(Image comparison data)
>>>
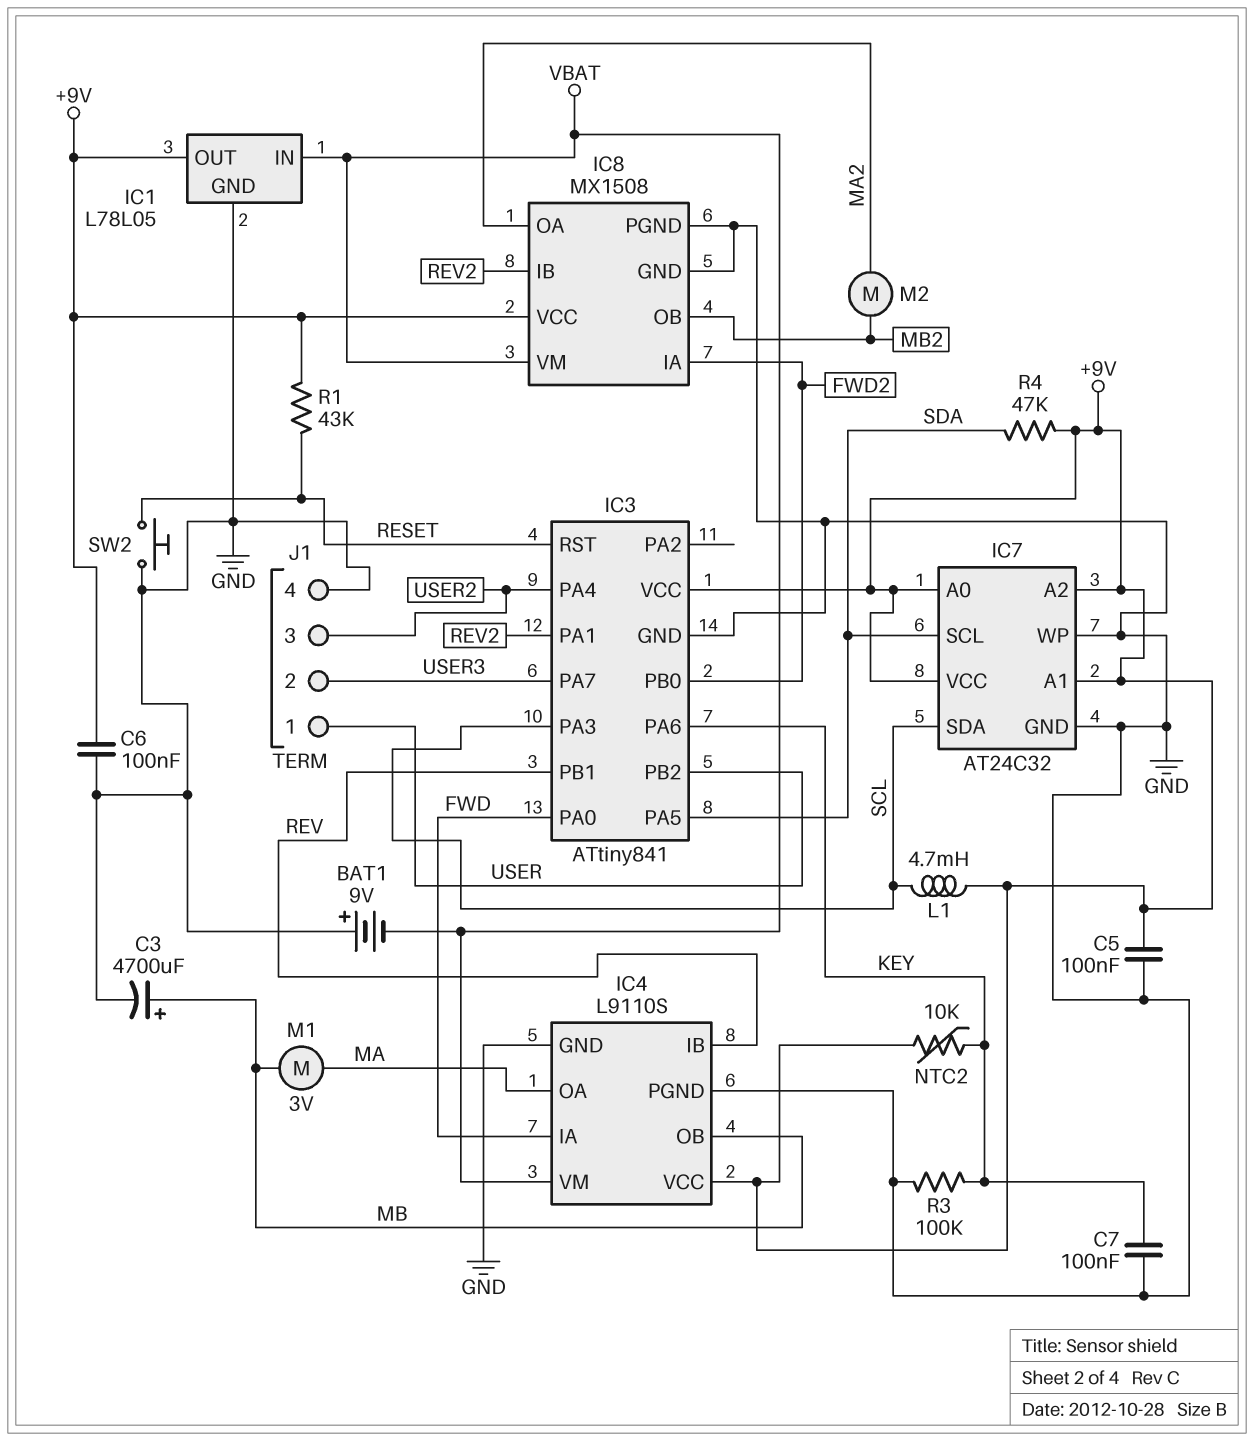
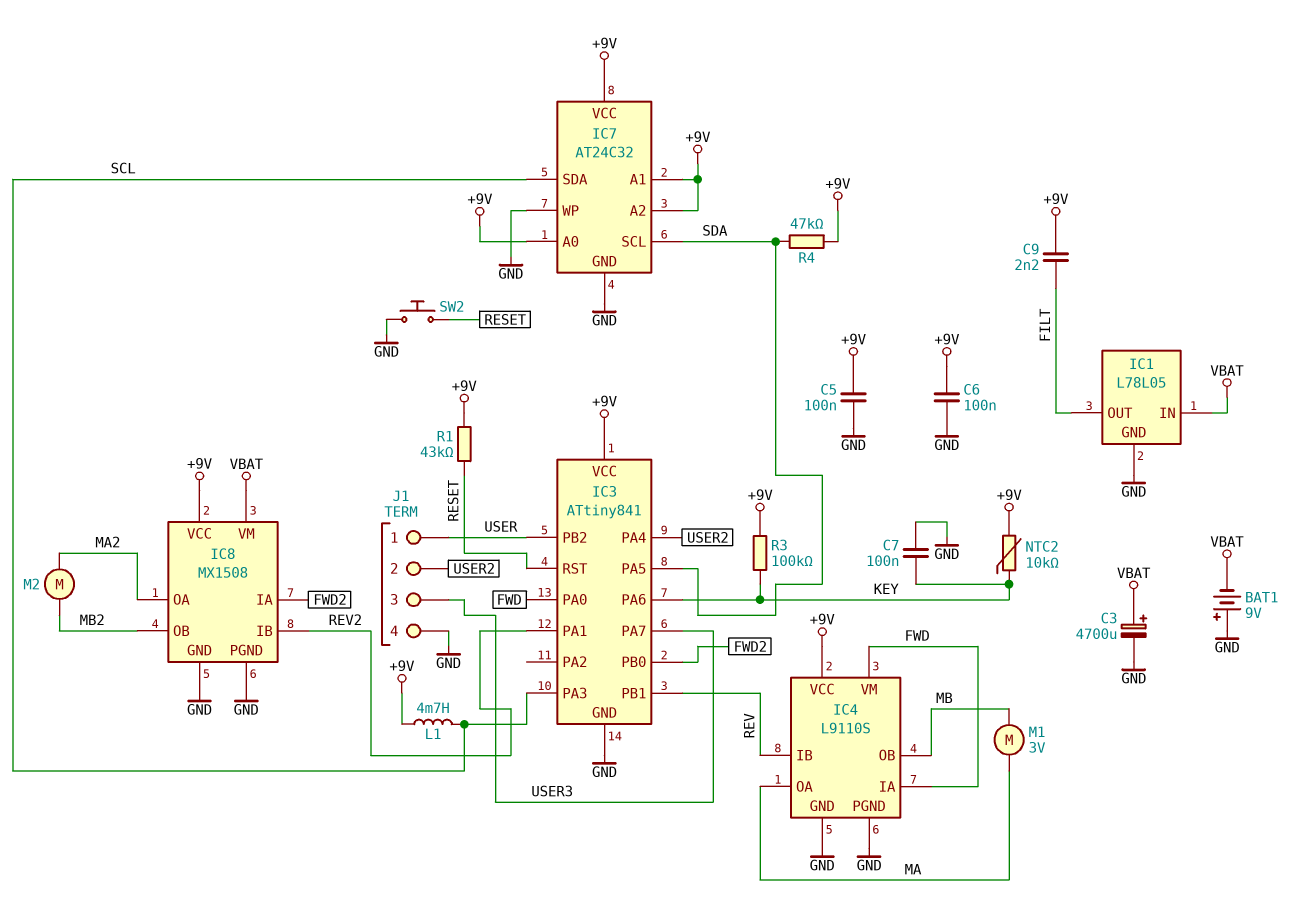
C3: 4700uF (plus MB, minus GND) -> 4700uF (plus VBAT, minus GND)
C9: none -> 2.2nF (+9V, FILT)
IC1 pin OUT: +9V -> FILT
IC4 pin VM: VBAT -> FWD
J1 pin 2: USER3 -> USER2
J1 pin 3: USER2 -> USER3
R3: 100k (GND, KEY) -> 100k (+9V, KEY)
<<<
### TASK DESCRIPTION
Each line from the one containing "J1 pin 2: USER3 -> USER2" through the end of the entries, both included, is to be returned exactly, with no other lines.

### THE COMPLETED TASK
J1 pin 2: USER3 -> USER2
J1 pin 3: USER2 -> USER3
R3: 100k (GND, KEY) -> 100k (+9V, KEY)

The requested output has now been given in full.